**What the task requires:** Write out the records beneath this line exactly as they appear, minus any images.

____

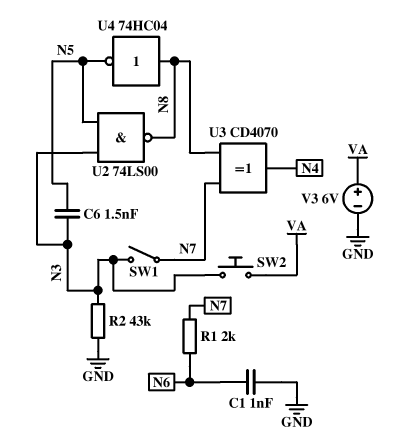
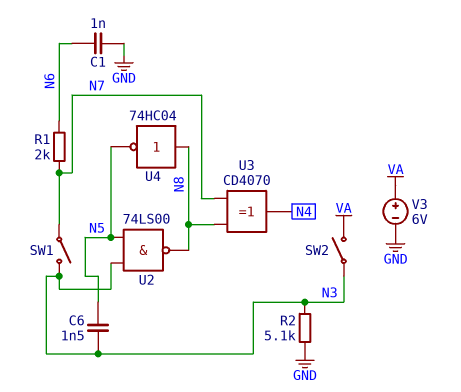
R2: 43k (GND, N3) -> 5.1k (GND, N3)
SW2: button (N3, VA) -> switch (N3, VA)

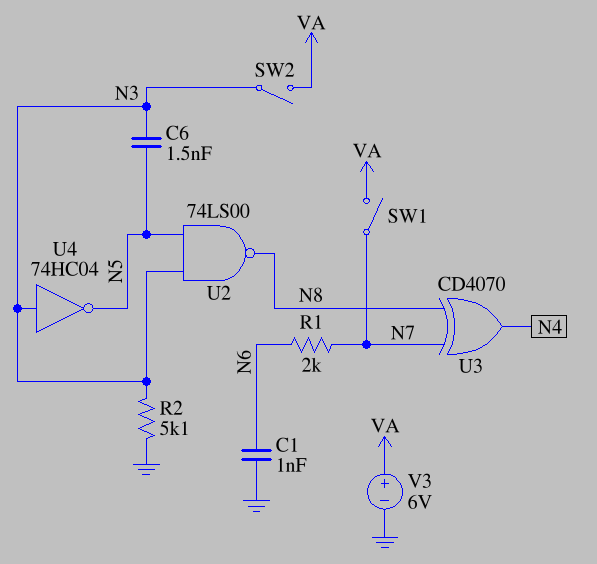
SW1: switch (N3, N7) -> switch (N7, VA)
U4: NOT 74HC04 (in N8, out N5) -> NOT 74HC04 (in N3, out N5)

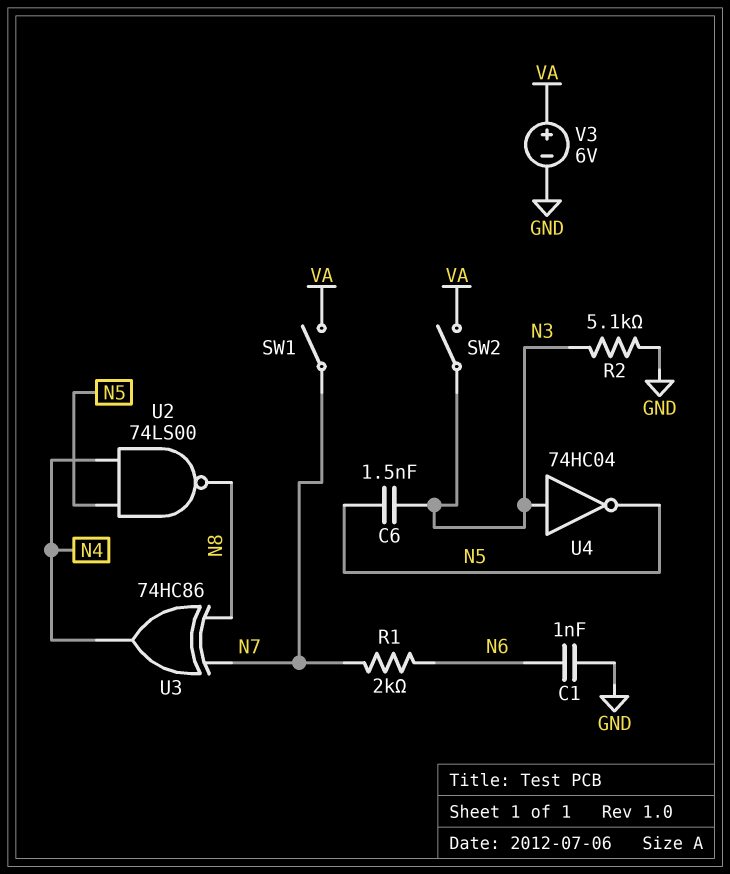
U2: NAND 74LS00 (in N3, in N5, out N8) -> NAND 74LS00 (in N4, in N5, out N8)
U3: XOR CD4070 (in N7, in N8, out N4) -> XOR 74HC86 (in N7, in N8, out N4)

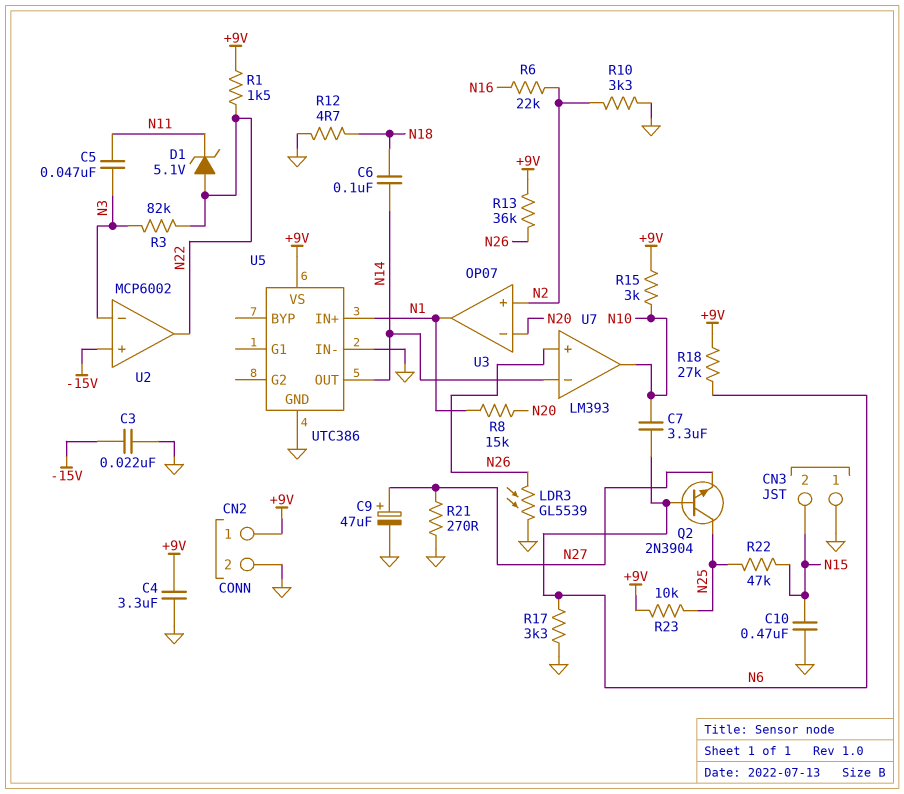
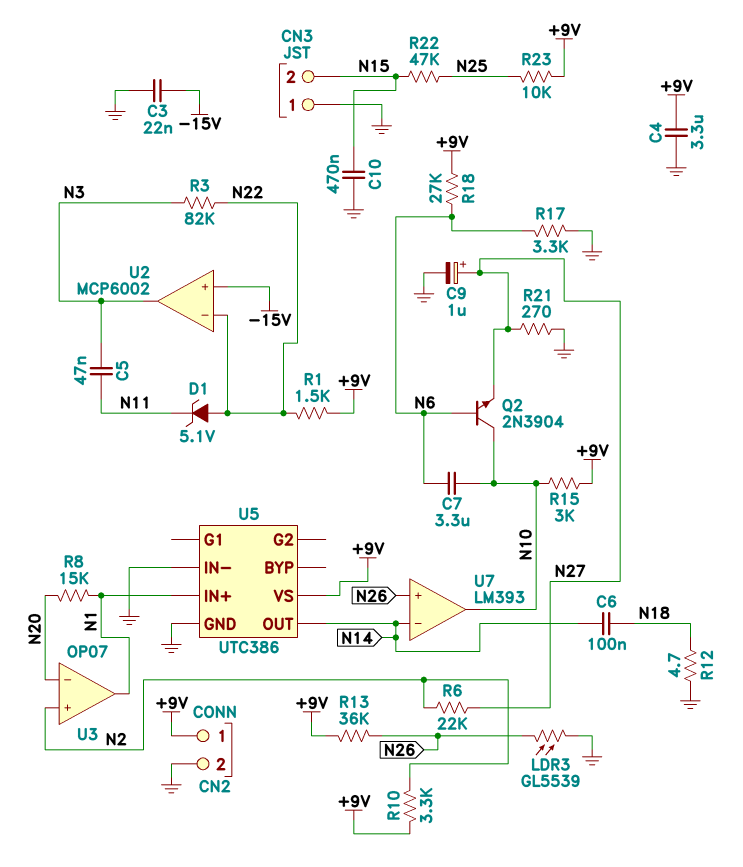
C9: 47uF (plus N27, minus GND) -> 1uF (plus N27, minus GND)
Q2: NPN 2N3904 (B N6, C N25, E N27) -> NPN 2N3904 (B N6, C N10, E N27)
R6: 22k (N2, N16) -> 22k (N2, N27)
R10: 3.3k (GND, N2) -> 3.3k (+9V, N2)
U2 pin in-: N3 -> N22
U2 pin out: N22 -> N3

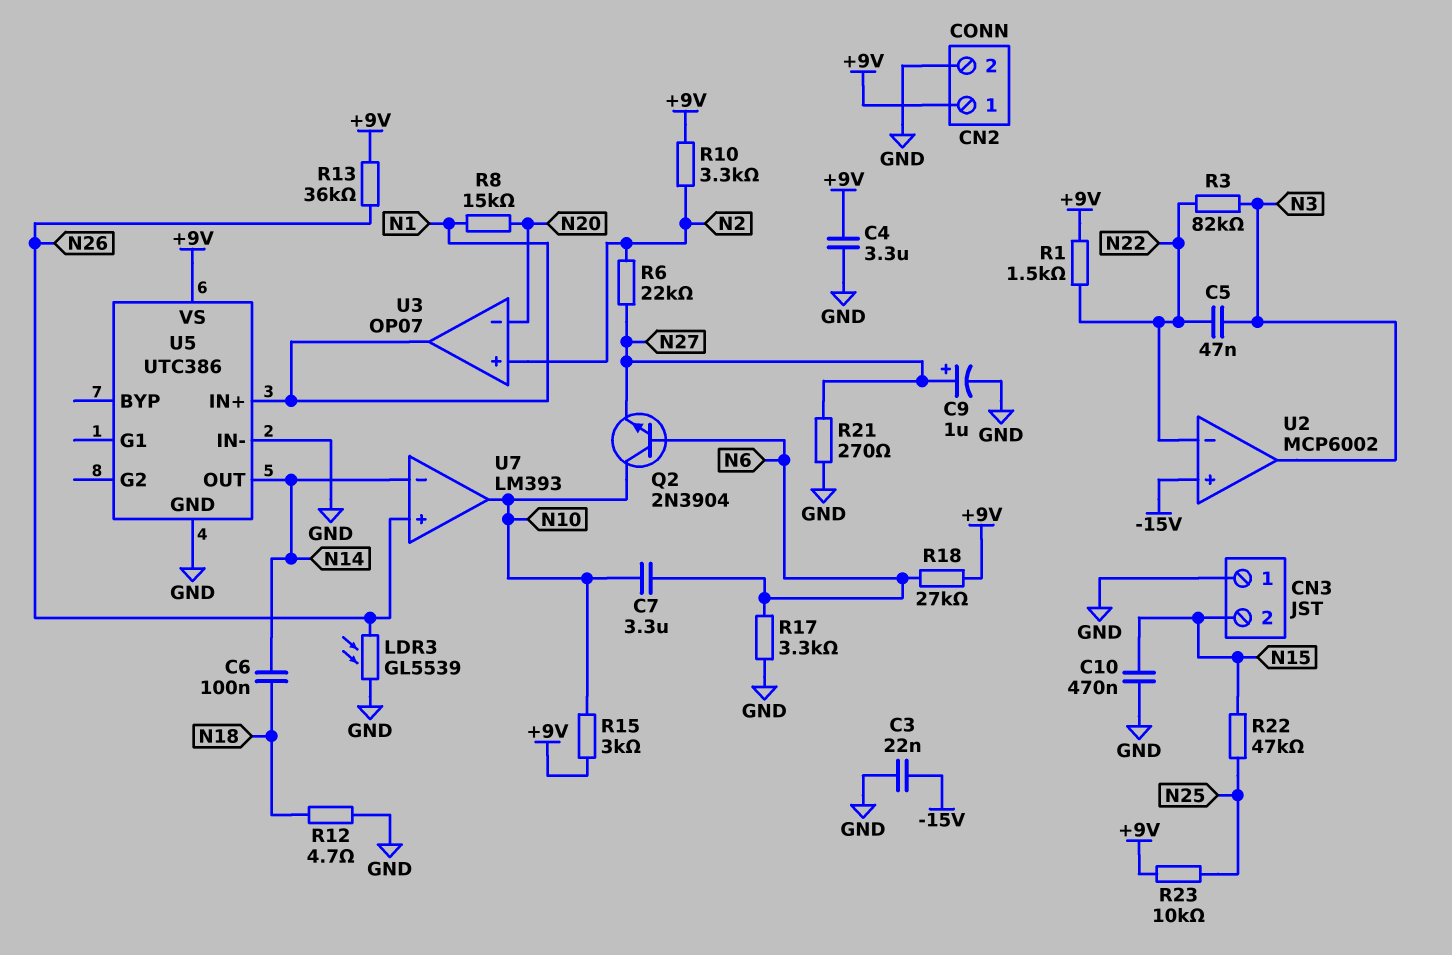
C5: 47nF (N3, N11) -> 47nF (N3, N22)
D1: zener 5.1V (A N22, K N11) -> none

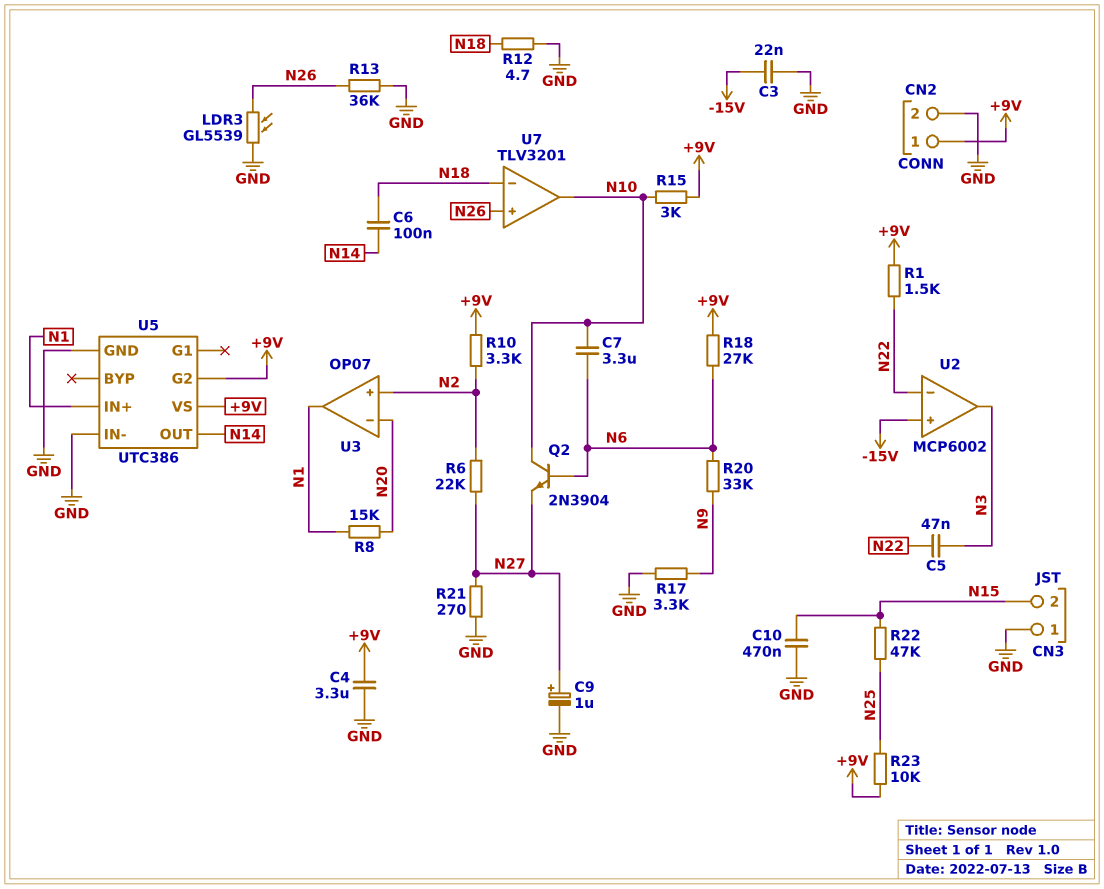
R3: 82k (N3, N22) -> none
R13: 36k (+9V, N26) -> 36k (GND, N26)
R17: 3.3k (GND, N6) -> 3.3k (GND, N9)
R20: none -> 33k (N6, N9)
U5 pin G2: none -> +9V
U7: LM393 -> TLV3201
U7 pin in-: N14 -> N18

____

**Answer to the exercise:**
R2: 43k (GND, N3) -> 5.1k (GND, N3)
SW2: button (N3, VA) -> switch (N3, VA)

SW1: switch (N3, N7) -> switch (N7, VA)
U4: NOT 74HC04 (in N8, out N5) -> NOT 74HC04 (in N3, out N5)

U2: NAND 74LS00 (in N3, in N5, out N8) -> NAND 74LS00 (in N4, in N5, out N8)
U3: XOR CD4070 (in N7, in N8, out N4) -> XOR 74HC86 (in N7, in N8, out N4)

C9: 47uF (plus N27, minus GND) -> 1uF (plus N27, minus GND)
Q2: NPN 2N3904 (B N6, C N25, E N27) -> NPN 2N3904 (B N6, C N10, E N27)
R6: 22k (N2, N16) -> 22k (N2, N27)
R10: 3.3k (GND, N2) -> 3.3k (+9V, N2)
U2 pin in-: N3 -> N22
U2 pin out: N22 -> N3

C5: 47nF (N3, N11) -> 47nF (N3, N22)
D1: zener 5.1V (A N22, K N11) -> none

R3: 82k (N3, N22) -> none
R13: 36k (+9V, N26) -> 36k (GND, N26)
R17: 3.3k (GND, N6) -> 3.3k (GND, N9)
R20: none -> 33k (N6, N9)
U5 pin G2: none -> +9V
U7: LM393 -> TLV3201
U7 pin in-: N14 -> N18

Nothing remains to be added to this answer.